(Scene image comparisons)
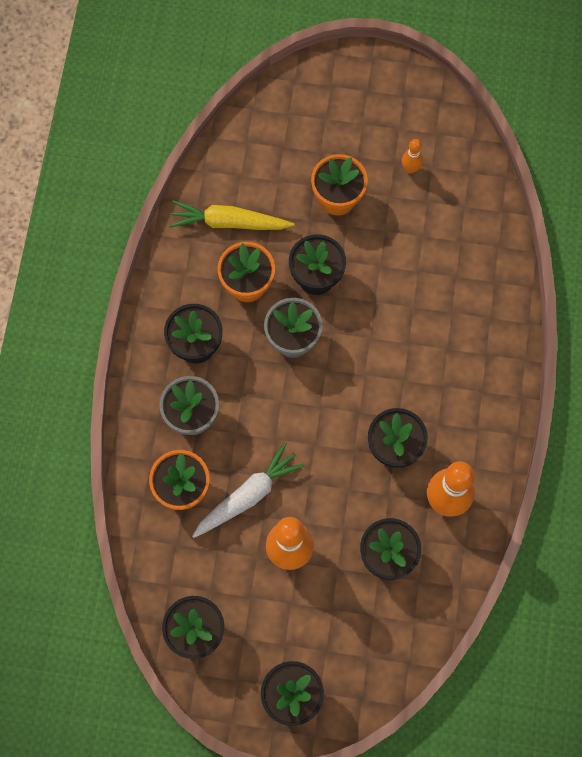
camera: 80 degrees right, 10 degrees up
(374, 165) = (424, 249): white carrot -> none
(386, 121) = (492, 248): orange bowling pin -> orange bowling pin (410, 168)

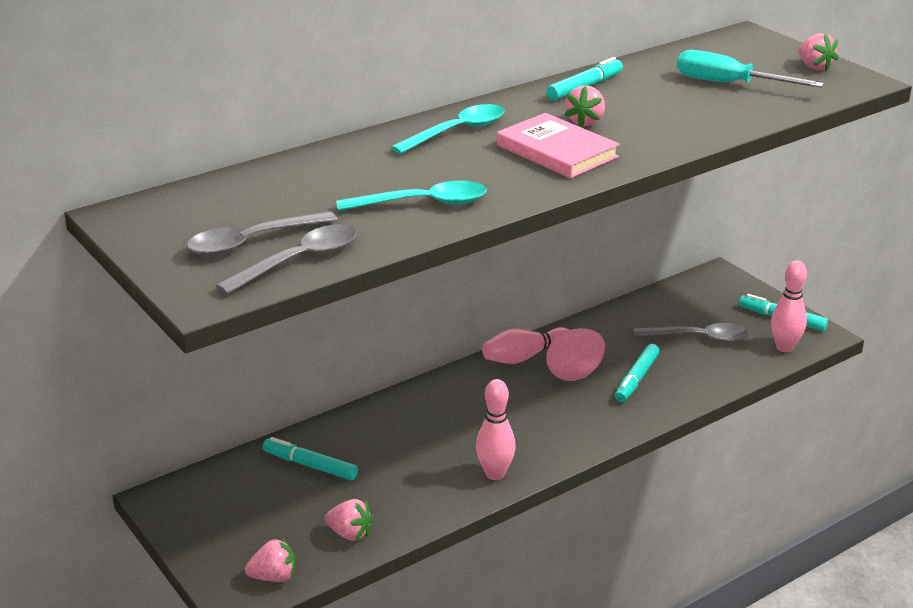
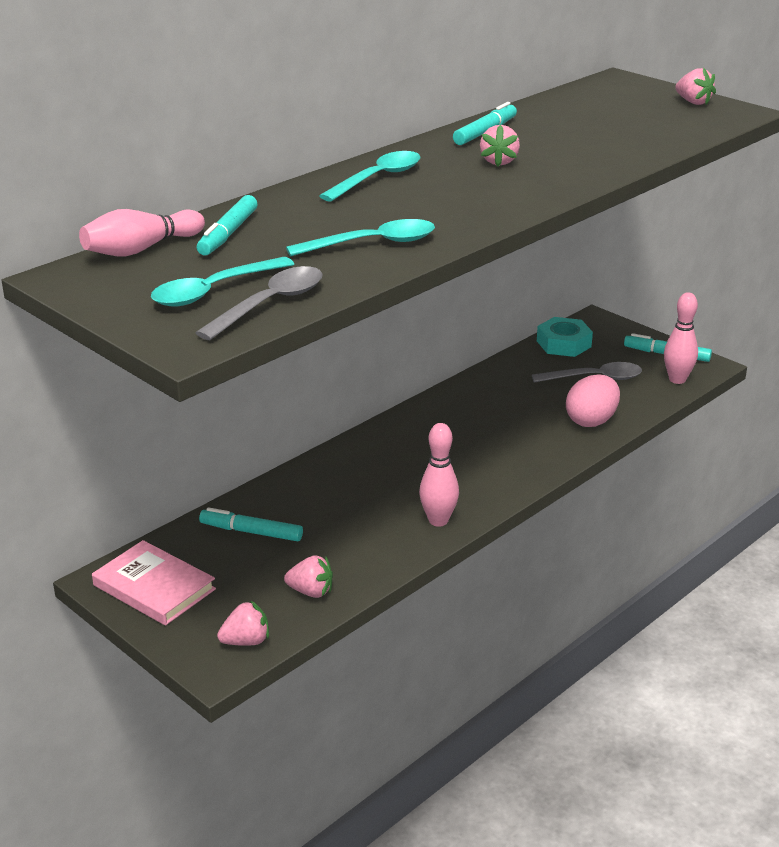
camera: 10 degrees left, 0 degrees up
(252, 242) = (214, 291): grey spoon -> turquoise spoon
(524, 357) = (434, 410): pink bowling pin -> pink bowling pin (141, 249)
(557, 151) = (483, 189): pink book -> pink book (154, 587)
(575, 374) = (487, 422): pink egg -> pink egg (591, 421)
(636, 379) = (547, 420): turquoise marker -> turquoise marker (228, 234)
(677, 297) = (563, 344): none -> turquoise nut
(729, 84) = (621, 121): turquoise screwdriver -> none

▶ **WHAT YOU SHOULD DO**: Copy each line of the records that has "none" in it.

▶ **EXPECTED OUTPUT**:
(374, 165) = (424, 249): white carrot -> none
(677, 297) = (563, 344): none -> turquoise nut
(729, 84) = (621, 121): turquoise screwdriver -> none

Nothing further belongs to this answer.